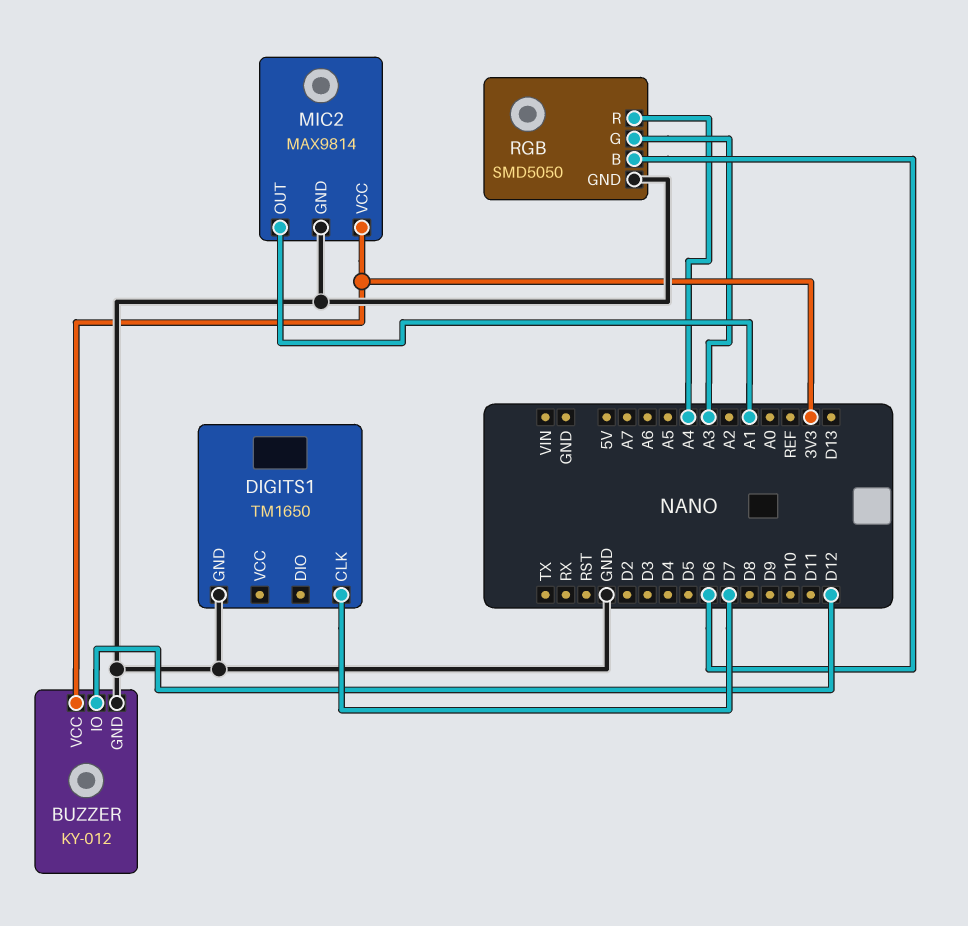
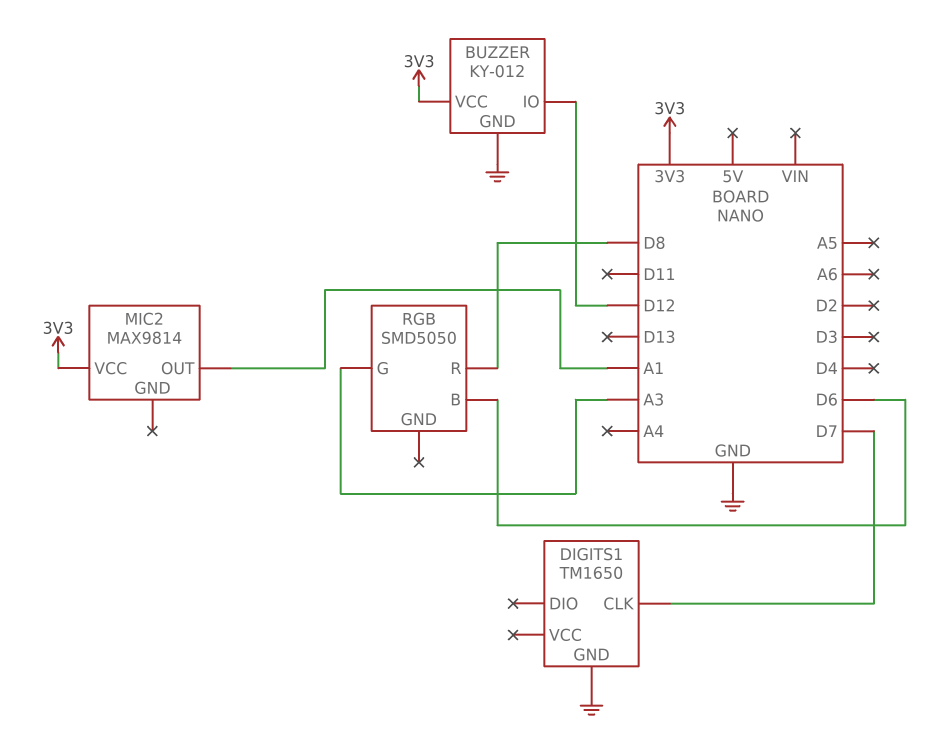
MIC2 pin GND: GND -> none
RGB pin GND: GND -> none
RGB pin R: A4 -> D8

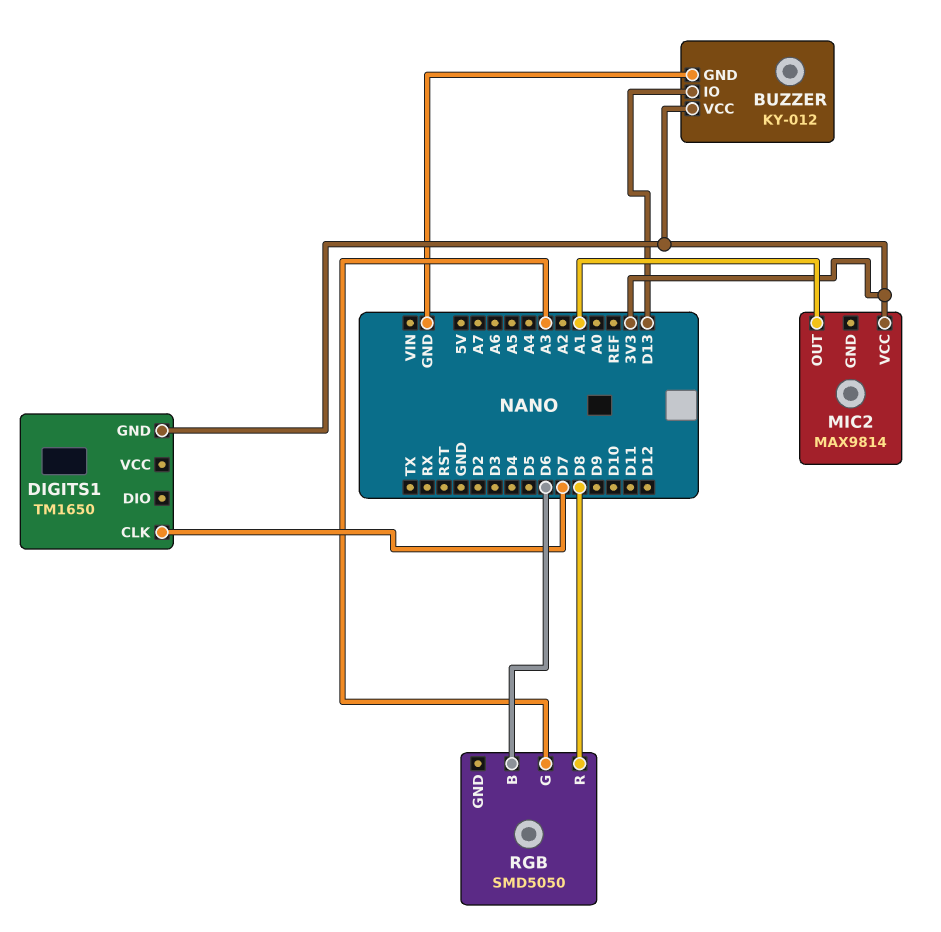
BUZZER pin IO: D12 -> D13
DIGITS1 pin GND: GND -> 3V3

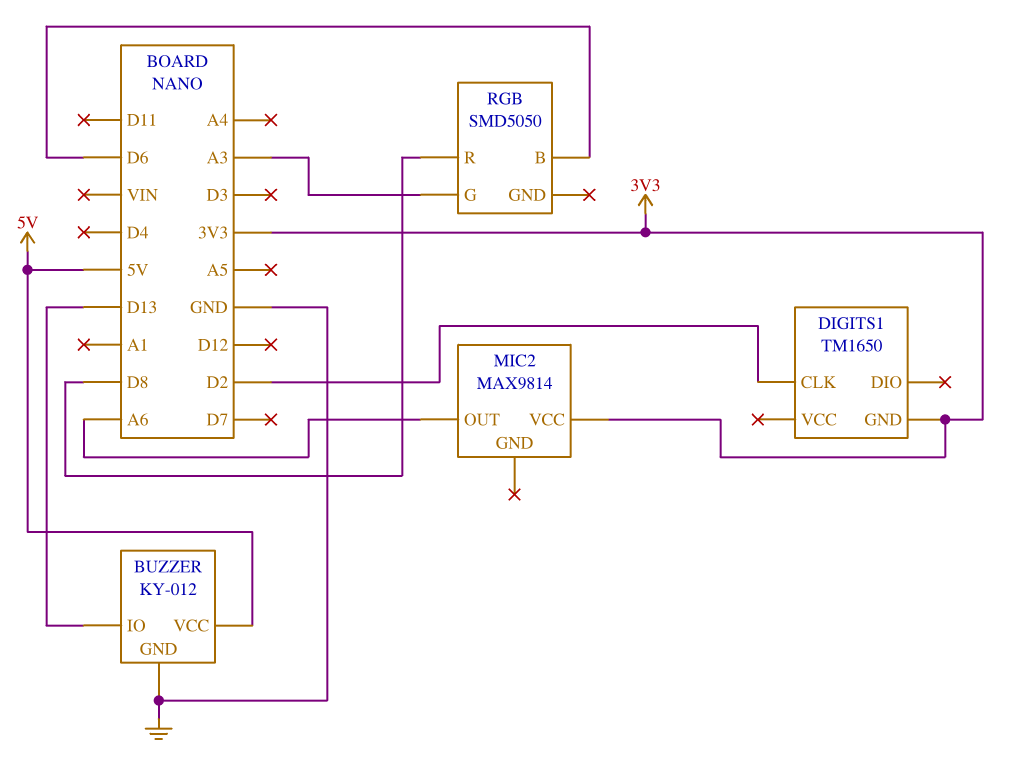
BUZZER pin VCC: 3V3 -> 5V
DIGITS1 pin CLK: D7 -> D2
MIC2 pin OUT: A1 -> A6

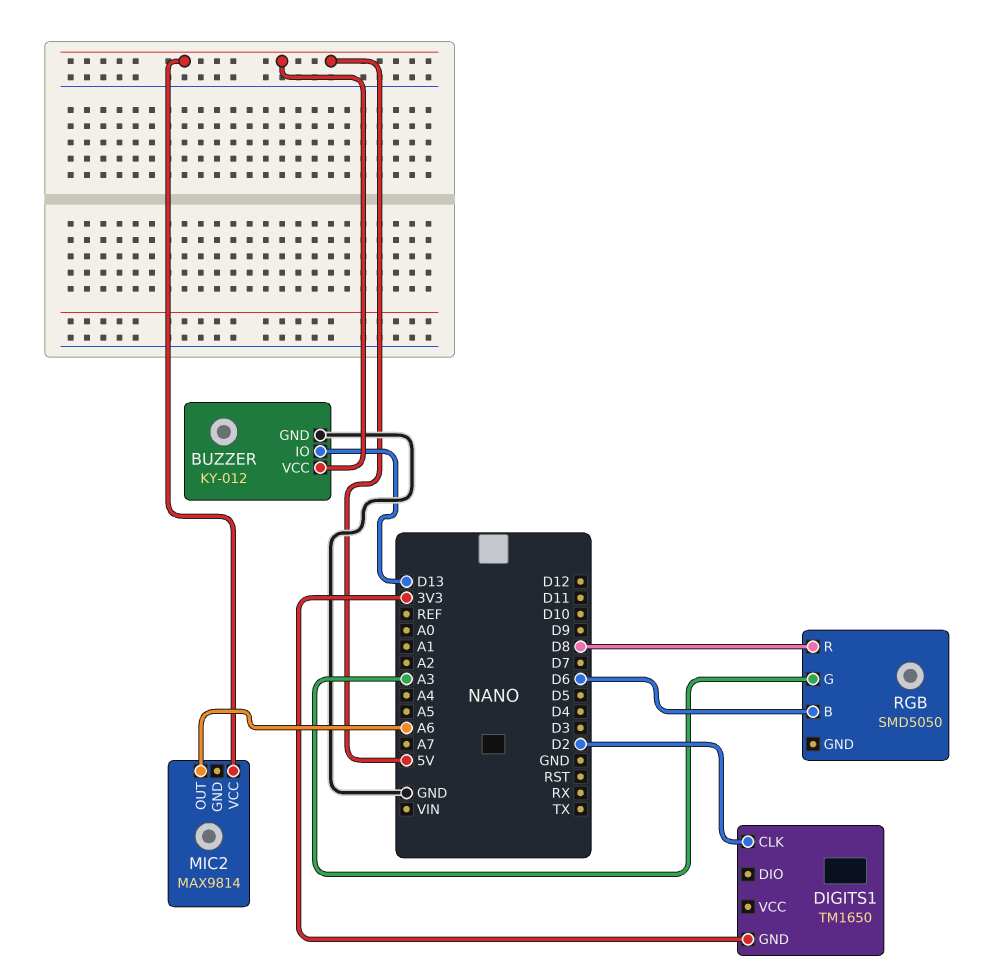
MIC2 pin VCC: 3V3 -> 5V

> [YOUR INSTRUCTIONS]
The response must repeat all the lines above exactly and include no pictures.

> [RESPONSE]
MIC2 pin GND: GND -> none
RGB pin GND: GND -> none
RGB pin R: A4 -> D8

BUZZER pin IO: D12 -> D13
DIGITS1 pin GND: GND -> 3V3

BUZZER pin VCC: 3V3 -> 5V
DIGITS1 pin CLK: D7 -> D2
MIC2 pin OUT: A1 -> A6

MIC2 pin VCC: 3V3 -> 5V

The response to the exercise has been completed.